--- START ---
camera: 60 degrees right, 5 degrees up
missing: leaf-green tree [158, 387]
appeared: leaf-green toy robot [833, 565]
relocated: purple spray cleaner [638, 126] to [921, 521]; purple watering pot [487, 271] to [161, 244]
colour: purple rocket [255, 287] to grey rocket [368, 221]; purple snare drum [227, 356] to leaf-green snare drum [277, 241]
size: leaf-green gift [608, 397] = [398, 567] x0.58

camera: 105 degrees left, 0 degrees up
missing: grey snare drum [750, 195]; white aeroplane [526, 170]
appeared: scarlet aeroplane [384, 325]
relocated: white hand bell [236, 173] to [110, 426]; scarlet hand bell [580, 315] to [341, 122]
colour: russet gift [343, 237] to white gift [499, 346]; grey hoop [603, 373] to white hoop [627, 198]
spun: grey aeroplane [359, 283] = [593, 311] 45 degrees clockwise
--- END ---
__ASSIGNED TASK__:
Answer with a number alone: how many lines of the records contain the string "purple"?

__EXERCISE SOLUTION__:
2